# [What you need to do]
In the material below, find the line that contains "camera: 60 degrees left, 0 degrees up" and the line that contains "blue mushroom [903,328,983,409]", then write out exactly those two lines and everything between them.

# [Data]
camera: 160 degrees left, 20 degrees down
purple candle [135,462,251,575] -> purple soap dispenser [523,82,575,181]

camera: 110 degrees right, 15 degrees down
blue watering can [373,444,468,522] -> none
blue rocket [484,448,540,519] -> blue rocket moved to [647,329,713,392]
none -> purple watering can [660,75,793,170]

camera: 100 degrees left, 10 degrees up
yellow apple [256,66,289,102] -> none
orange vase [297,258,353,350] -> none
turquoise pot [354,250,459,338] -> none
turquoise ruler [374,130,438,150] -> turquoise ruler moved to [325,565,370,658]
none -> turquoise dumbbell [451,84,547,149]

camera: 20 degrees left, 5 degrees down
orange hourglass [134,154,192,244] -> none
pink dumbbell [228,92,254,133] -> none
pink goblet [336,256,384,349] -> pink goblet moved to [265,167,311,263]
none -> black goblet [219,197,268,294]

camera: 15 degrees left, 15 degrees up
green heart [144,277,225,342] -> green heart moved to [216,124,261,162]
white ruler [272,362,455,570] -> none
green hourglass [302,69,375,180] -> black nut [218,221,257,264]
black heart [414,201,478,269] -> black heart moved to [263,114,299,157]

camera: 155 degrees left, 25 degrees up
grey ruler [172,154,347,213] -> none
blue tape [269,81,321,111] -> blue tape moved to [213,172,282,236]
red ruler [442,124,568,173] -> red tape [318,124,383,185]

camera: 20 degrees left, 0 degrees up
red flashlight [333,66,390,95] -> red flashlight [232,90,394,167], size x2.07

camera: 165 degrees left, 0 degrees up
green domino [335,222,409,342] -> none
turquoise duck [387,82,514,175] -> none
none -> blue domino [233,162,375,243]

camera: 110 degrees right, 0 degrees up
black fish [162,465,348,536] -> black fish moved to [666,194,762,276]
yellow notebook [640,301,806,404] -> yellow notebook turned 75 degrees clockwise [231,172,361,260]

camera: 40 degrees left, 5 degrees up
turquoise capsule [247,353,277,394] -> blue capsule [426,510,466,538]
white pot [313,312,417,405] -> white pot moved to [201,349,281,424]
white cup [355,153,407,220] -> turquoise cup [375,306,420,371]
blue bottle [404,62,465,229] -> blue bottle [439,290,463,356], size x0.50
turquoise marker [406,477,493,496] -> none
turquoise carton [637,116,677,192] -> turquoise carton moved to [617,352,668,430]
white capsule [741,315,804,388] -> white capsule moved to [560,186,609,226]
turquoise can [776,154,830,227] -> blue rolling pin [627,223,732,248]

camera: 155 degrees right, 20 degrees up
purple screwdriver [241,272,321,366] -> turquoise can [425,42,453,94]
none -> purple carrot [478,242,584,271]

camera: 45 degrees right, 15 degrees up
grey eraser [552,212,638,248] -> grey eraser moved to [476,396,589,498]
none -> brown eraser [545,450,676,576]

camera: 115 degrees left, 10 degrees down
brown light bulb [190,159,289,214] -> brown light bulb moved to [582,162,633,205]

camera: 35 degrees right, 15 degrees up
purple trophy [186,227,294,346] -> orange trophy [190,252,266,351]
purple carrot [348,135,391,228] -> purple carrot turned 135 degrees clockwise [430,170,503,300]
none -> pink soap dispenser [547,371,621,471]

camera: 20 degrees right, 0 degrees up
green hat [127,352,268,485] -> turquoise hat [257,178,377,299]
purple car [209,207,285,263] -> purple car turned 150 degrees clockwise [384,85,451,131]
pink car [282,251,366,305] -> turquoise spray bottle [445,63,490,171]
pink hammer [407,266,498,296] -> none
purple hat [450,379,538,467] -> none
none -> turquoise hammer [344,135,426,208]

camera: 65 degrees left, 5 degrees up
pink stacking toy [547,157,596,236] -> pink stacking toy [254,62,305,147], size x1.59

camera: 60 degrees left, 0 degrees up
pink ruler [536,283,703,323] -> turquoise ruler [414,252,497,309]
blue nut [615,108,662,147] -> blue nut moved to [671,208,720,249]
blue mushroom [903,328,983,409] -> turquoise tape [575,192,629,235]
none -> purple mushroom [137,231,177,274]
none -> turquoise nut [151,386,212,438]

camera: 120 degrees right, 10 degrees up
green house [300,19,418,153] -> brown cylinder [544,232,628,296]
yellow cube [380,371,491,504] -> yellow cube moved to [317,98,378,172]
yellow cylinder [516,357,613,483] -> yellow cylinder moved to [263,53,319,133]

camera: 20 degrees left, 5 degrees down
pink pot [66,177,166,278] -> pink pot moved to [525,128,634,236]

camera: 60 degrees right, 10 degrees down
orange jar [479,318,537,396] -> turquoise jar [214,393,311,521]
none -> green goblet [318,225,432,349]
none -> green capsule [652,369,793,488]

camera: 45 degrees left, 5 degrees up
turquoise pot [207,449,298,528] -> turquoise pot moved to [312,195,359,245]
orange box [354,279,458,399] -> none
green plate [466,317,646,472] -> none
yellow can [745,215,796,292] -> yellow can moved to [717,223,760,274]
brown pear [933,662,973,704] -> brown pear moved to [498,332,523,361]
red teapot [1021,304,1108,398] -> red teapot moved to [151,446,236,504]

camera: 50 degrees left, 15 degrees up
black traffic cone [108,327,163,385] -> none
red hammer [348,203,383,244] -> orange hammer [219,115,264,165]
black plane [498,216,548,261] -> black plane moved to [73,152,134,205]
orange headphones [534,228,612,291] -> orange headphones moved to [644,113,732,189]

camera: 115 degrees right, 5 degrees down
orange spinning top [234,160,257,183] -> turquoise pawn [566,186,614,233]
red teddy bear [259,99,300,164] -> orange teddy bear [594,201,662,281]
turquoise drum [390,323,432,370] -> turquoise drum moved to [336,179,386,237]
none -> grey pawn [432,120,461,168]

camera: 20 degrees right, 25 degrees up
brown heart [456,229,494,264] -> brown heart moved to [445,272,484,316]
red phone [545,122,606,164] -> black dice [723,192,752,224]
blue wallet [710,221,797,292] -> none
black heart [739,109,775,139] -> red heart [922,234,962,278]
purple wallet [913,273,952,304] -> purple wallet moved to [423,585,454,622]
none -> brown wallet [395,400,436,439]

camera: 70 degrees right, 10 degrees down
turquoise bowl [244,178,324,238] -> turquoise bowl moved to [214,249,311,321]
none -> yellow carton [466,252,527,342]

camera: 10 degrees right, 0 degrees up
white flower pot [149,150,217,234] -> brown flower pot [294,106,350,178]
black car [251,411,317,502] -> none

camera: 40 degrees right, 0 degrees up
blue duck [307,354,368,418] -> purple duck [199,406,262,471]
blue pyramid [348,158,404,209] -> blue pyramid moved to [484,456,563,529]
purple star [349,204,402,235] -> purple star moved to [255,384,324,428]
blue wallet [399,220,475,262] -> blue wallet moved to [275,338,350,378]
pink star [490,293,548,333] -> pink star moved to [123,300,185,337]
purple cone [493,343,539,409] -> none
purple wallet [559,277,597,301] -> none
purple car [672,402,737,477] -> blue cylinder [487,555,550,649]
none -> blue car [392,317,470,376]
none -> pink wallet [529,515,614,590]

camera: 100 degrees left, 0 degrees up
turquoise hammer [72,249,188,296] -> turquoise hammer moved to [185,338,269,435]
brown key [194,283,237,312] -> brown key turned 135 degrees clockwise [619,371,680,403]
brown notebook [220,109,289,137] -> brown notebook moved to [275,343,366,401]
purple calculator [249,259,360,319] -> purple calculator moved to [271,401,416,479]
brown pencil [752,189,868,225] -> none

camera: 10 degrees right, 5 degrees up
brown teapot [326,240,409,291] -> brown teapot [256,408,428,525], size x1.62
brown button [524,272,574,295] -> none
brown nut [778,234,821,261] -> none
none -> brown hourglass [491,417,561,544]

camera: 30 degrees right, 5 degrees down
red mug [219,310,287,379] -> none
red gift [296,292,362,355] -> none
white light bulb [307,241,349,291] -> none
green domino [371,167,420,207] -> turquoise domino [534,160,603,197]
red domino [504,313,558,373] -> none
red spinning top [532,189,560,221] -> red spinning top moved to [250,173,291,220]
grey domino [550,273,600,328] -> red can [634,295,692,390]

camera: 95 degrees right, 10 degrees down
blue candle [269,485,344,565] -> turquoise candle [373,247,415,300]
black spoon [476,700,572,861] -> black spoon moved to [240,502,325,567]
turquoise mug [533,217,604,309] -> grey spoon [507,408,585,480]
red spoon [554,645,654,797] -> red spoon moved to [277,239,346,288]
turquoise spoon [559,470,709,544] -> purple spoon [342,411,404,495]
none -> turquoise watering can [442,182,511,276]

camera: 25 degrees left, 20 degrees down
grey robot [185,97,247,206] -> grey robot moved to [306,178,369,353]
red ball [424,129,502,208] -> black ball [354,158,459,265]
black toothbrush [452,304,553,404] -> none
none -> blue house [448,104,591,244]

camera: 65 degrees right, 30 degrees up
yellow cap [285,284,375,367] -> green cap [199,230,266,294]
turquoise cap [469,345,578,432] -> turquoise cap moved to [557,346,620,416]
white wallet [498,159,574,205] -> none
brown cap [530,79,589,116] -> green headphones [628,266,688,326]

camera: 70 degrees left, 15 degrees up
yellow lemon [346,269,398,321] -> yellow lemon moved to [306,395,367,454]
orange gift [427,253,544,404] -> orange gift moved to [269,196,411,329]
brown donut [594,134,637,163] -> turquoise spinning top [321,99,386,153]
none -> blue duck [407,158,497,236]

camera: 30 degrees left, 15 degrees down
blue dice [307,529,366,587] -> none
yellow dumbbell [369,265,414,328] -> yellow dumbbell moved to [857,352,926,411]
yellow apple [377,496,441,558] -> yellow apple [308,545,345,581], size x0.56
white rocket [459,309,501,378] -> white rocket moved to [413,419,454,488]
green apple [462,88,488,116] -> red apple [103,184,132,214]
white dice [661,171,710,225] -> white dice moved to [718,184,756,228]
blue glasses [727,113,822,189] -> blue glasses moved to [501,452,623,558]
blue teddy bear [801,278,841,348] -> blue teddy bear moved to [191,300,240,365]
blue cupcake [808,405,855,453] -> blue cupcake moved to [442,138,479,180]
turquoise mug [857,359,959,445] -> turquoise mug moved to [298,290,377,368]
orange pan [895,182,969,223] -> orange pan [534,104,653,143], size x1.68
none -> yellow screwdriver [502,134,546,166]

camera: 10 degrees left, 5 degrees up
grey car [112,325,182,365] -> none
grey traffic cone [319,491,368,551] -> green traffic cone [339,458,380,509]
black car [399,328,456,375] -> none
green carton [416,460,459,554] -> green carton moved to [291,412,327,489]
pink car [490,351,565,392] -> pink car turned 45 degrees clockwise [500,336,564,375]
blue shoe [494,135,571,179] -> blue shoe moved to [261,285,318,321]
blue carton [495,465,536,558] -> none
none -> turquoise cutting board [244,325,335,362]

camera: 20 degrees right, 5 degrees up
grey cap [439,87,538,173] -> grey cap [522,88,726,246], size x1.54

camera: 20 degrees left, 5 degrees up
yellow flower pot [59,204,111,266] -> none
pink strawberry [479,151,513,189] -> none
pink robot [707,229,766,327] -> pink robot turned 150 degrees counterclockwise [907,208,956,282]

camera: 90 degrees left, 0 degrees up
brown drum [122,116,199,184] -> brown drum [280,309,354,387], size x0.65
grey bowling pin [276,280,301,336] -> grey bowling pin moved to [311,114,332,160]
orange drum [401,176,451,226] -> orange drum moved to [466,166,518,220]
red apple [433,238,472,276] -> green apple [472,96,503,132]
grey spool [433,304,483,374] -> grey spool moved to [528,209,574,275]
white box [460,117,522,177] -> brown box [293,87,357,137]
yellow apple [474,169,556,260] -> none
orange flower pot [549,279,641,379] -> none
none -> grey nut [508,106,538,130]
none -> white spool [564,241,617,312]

# [Output for this exercise]
camera: 60 degrees left, 0 degrees up
pink ruler [536,283,703,323] -> turquoise ruler [414,252,497,309]
blue nut [615,108,662,147] -> blue nut moved to [671,208,720,249]
blue mushroom [903,328,983,409] -> turquoise tape [575,192,629,235]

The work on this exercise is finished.